**Dataset records**
+ + + +

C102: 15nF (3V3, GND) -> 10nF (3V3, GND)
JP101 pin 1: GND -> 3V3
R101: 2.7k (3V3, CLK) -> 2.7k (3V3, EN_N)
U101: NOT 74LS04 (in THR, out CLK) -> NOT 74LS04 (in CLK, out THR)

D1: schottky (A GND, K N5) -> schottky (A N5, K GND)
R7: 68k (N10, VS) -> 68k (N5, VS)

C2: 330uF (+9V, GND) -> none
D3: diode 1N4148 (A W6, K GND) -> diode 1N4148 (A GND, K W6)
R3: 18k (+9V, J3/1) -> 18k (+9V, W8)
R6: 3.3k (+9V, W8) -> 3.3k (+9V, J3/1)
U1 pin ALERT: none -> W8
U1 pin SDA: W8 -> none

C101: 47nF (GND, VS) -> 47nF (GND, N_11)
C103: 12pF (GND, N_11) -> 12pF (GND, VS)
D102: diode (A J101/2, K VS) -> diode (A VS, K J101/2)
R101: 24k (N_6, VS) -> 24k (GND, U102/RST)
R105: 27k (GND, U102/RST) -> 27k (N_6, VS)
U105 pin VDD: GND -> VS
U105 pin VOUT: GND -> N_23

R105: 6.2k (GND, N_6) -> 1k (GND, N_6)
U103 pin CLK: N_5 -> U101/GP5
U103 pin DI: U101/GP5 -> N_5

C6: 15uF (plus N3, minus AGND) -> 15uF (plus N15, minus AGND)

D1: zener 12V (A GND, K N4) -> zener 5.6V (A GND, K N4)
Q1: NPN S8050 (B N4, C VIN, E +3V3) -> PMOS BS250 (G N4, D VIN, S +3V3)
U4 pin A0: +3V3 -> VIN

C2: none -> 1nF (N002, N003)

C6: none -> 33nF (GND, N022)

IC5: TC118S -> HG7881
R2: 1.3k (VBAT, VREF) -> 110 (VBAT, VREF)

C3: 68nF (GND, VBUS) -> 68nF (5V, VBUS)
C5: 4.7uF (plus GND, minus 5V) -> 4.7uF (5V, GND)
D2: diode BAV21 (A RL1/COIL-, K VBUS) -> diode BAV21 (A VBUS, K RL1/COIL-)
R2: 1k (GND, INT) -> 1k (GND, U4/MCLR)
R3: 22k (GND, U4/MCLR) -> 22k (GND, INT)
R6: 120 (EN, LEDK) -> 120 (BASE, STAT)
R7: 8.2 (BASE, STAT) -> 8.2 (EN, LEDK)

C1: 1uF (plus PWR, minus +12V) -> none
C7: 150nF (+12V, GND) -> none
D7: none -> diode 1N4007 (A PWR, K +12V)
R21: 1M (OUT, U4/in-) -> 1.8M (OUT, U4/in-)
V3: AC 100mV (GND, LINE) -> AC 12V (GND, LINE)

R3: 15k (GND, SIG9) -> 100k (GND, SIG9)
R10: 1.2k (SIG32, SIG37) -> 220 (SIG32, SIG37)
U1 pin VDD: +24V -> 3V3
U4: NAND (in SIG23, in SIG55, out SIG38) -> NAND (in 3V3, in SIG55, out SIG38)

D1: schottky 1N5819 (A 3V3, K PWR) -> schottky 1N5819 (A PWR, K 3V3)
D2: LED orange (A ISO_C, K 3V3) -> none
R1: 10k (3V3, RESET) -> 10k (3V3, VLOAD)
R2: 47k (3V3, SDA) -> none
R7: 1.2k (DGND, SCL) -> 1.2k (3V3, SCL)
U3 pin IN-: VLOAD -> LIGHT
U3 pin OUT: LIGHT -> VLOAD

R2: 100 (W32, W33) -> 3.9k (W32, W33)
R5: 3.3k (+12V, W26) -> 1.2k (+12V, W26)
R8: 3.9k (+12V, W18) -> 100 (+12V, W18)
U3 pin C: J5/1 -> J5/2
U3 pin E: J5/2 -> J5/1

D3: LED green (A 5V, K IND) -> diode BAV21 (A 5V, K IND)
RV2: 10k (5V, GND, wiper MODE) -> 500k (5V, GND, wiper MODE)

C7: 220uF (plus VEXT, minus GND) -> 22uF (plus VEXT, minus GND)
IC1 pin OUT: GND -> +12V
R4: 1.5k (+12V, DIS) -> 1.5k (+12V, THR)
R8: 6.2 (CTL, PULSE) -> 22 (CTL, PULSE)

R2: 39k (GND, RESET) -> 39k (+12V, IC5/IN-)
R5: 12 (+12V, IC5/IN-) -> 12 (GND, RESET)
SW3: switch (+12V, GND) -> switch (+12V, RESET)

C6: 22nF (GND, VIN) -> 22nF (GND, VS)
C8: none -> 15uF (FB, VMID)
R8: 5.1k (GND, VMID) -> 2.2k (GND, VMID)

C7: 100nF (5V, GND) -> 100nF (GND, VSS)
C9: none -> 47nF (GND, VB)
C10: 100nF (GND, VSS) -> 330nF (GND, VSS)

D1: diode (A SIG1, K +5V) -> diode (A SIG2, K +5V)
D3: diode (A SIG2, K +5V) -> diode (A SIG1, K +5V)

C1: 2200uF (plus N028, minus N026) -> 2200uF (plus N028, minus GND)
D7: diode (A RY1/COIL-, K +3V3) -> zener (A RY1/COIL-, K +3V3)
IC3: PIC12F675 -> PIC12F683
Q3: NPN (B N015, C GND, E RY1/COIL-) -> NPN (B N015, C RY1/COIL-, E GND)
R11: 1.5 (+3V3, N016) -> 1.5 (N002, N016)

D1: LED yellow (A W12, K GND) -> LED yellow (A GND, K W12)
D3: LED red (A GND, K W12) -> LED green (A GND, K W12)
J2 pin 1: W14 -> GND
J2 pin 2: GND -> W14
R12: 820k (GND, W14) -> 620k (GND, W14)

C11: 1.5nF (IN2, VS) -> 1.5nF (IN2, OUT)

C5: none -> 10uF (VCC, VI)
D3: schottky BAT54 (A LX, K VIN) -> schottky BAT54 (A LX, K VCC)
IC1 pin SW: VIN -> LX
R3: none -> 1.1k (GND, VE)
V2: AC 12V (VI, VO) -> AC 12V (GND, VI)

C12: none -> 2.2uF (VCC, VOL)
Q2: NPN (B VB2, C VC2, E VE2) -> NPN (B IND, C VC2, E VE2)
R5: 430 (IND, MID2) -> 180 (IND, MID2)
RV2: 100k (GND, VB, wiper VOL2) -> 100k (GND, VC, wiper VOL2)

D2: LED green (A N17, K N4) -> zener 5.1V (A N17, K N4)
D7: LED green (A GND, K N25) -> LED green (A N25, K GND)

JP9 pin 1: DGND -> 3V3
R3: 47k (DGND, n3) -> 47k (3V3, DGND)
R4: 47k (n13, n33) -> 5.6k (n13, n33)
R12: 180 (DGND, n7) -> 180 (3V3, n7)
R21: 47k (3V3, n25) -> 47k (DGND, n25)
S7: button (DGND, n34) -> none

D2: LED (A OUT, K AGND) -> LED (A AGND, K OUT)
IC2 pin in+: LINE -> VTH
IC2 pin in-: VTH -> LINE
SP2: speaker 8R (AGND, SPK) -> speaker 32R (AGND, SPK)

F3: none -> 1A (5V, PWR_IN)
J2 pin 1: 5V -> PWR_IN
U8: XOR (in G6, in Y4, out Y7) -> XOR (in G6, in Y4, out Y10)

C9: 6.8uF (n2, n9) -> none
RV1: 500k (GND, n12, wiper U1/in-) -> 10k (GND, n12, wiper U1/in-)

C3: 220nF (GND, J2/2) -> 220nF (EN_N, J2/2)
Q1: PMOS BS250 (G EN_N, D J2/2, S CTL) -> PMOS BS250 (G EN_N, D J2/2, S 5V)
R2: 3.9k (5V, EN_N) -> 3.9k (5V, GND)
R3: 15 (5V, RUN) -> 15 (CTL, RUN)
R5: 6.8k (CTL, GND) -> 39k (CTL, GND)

+ + + +

**Exercise details**
Each entry above is to be transcribed without alteration.

**Written response**
C102: 15nF (3V3, GND) -> 10nF (3V3, GND)
JP101 pin 1: GND -> 3V3
R101: 2.7k (3V3, CLK) -> 2.7k (3V3, EN_N)
U101: NOT 74LS04 (in THR, out CLK) -> NOT 74LS04 (in CLK, out THR)

D1: schottky (A GND, K N5) -> schottky (A N5, K GND)
R7: 68k (N10, VS) -> 68k (N5, VS)

C2: 330uF (+9V, GND) -> none
D3: diode 1N4148 (A W6, K GND) -> diode 1N4148 (A GND, K W6)
R3: 18k (+9V, J3/1) -> 18k (+9V, W8)
R6: 3.3k (+9V, W8) -> 3.3k (+9V, J3/1)
U1 pin ALERT: none -> W8
U1 pin SDA: W8 -> none

C101: 47nF (GND, VS) -> 47nF (GND, N_11)
C103: 12pF (GND, N_11) -> 12pF (GND, VS)
D102: diode (A J101/2, K VS) -> diode (A VS, K J101/2)
R101: 24k (N_6, VS) -> 24k (GND, U102/RST)
R105: 27k (GND, U102/RST) -> 27k (N_6, VS)
U105 pin VDD: GND -> VS
U105 pin VOUT: GND -> N_23

R105: 6.2k (GND, N_6) -> 1k (GND, N_6)
U103 pin CLK: N_5 -> U101/GP5
U103 pin DI: U101/GP5 -> N_5

C6: 15uF (plus N3, minus AGND) -> 15uF (plus N15, minus AGND)

D1: zener 12V (A GND, K N4) -> zener 5.6V (A GND, K N4)
Q1: NPN S8050 (B N4, C VIN, E +3V3) -> PMOS BS250 (G N4, D VIN, S +3V3)
U4 pin A0: +3V3 -> VIN

C2: none -> 1nF (N002, N003)

C6: none -> 33nF (GND, N022)

IC5: TC118S -> HG7881
R2: 1.3k (VBAT, VREF) -> 110 (VBAT, VREF)

C3: 68nF (GND, VBUS) -> 68nF (5V, VBUS)
C5: 4.7uF (plus GND, minus 5V) -> 4.7uF (5V, GND)
D2: diode BAV21 (A RL1/COIL-, K VBUS) -> diode BAV21 (A VBUS, K RL1/COIL-)
R2: 1k (GND, INT) -> 1k (GND, U4/MCLR)
R3: 22k (GND, U4/MCLR) -> 22k (GND, INT)
R6: 120 (EN, LEDK) -> 120 (BASE, STAT)
R7: 8.2 (BASE, STAT) -> 8.2 (EN, LEDK)

C1: 1uF (plus PWR, minus +12V) -> none
C7: 150nF (+12V, GND) -> none
D7: none -> diode 1N4007 (A PWR, K +12V)
R21: 1M (OUT, U4/in-) -> 1.8M (OUT, U4/in-)
V3: AC 100mV (GND, LINE) -> AC 12V (GND, LINE)

R3: 15k (GND, SIG9) -> 100k (GND, SIG9)
R10: 1.2k (SIG32, SIG37) -> 220 (SIG32, SIG37)
U1 pin VDD: +24V -> 3V3
U4: NAND (in SIG23, in SIG55, out SIG38) -> NAND (in 3V3, in SIG55, out SIG38)

D1: schottky 1N5819 (A 3V3, K PWR) -> schottky 1N5819 (A PWR, K 3V3)
D2: LED orange (A ISO_C, K 3V3) -> none
R1: 10k (3V3, RESET) -> 10k (3V3, VLOAD)
R2: 47k (3V3, SDA) -> none
R7: 1.2k (DGND, SCL) -> 1.2k (3V3, SCL)
U3 pin IN-: VLOAD -> LIGHT
U3 pin OUT: LIGHT -> VLOAD

R2: 100 (W32, W33) -> 3.9k (W32, W33)
R5: 3.3k (+12V, W26) -> 1.2k (+12V, W26)
R8: 3.9k (+12V, W18) -> 100 (+12V, W18)
U3 pin C: J5/1 -> J5/2
U3 pin E: J5/2 -> J5/1

D3: LED green (A 5V, K IND) -> diode BAV21 (A 5V, K IND)
RV2: 10k (5V, GND, wiper MODE) -> 500k (5V, GND, wiper MODE)

C7: 220uF (plus VEXT, minus GND) -> 22uF (plus VEXT, minus GND)
IC1 pin OUT: GND -> +12V
R4: 1.5k (+12V, DIS) -> 1.5k (+12V, THR)
R8: 6.2 (CTL, PULSE) -> 22 (CTL, PULSE)

R2: 39k (GND, RESET) -> 39k (+12V, IC5/IN-)
R5: 12 (+12V, IC5/IN-) -> 12 (GND, RESET)
SW3: switch (+12V, GND) -> switch (+12V, RESET)

C6: 22nF (GND, VIN) -> 22nF (GND, VS)
C8: none -> 15uF (FB, VMID)
R8: 5.1k (GND, VMID) -> 2.2k (GND, VMID)

C7: 100nF (5V, GND) -> 100nF (GND, VSS)
C9: none -> 47nF (GND, VB)
C10: 100nF (GND, VSS) -> 330nF (GND, VSS)

D1: diode (A SIG1, K +5V) -> diode (A SIG2, K +5V)
D3: diode (A SIG2, K +5V) -> diode (A SIG1, K +5V)

C1: 2200uF (plus N028, minus N026) -> 2200uF (plus N028, minus GND)
D7: diode (A RY1/COIL-, K +3V3) -> zener (A RY1/COIL-, K +3V3)
IC3: PIC12F675 -> PIC12F683
Q3: NPN (B N015, C GND, E RY1/COIL-) -> NPN (B N015, C RY1/COIL-, E GND)
R11: 1.5 (+3V3, N016) -> 1.5 (N002, N016)

D1: LED yellow (A W12, K GND) -> LED yellow (A GND, K W12)
D3: LED red (A GND, K W12) -> LED green (A GND, K W12)
J2 pin 1: W14 -> GND
J2 pin 2: GND -> W14
R12: 820k (GND, W14) -> 620k (GND, W14)

C11: 1.5nF (IN2, VS) -> 1.5nF (IN2, OUT)

C5: none -> 10uF (VCC, VI)
D3: schottky BAT54 (A LX, K VIN) -> schottky BAT54 (A LX, K VCC)
IC1 pin SW: VIN -> LX
R3: none -> 1.1k (GND, VE)
V2: AC 12V (VI, VO) -> AC 12V (GND, VI)

C12: none -> 2.2uF (VCC, VOL)
Q2: NPN (B VB2, C VC2, E VE2) -> NPN (B IND, C VC2, E VE2)
R5: 430 (IND, MID2) -> 180 (IND, MID2)
RV2: 100k (GND, VB, wiper VOL2) -> 100k (GND, VC, wiper VOL2)

D2: LED green (A N17, K N4) -> zener 5.1V (A N17, K N4)
D7: LED green (A GND, K N25) -> LED green (A N25, K GND)

JP9 pin 1: DGND -> 3V3
R3: 47k (DGND, n3) -> 47k (3V3, DGND)
R4: 47k (n13, n33) -> 5.6k (n13, n33)
R12: 180 (DGND, n7) -> 180 (3V3, n7)
R21: 47k (3V3, n25) -> 47k (DGND, n25)
S7: button (DGND, n34) -> none

D2: LED (A OUT, K AGND) -> LED (A AGND, K OUT)
IC2 pin in+: LINE -> VTH
IC2 pin in-: VTH -> LINE
SP2: speaker 8R (AGND, SPK) -> speaker 32R (AGND, SPK)

F3: none -> 1A (5V, PWR_IN)
J2 pin 1: 5V -> PWR_IN
U8: XOR (in G6, in Y4, out Y7) -> XOR (in G6, in Y4, out Y10)

C9: 6.8uF (n2, n9) -> none
RV1: 500k (GND, n12, wiper U1/in-) -> 10k (GND, n12, wiper U1/in-)

C3: 220nF (GND, J2/2) -> 220nF (EN_N, J2/2)
Q1: PMOS BS250 (G EN_N, D J2/2, S CTL) -> PMOS BS250 (G EN_N, D J2/2, S 5V)
R2: 3.9k (5V, EN_N) -> 3.9k (5V, GND)
R3: 15 (5V, RUN) -> 15 (CTL, RUN)
R5: 6.8k (CTL, GND) -> 39k (CTL, GND)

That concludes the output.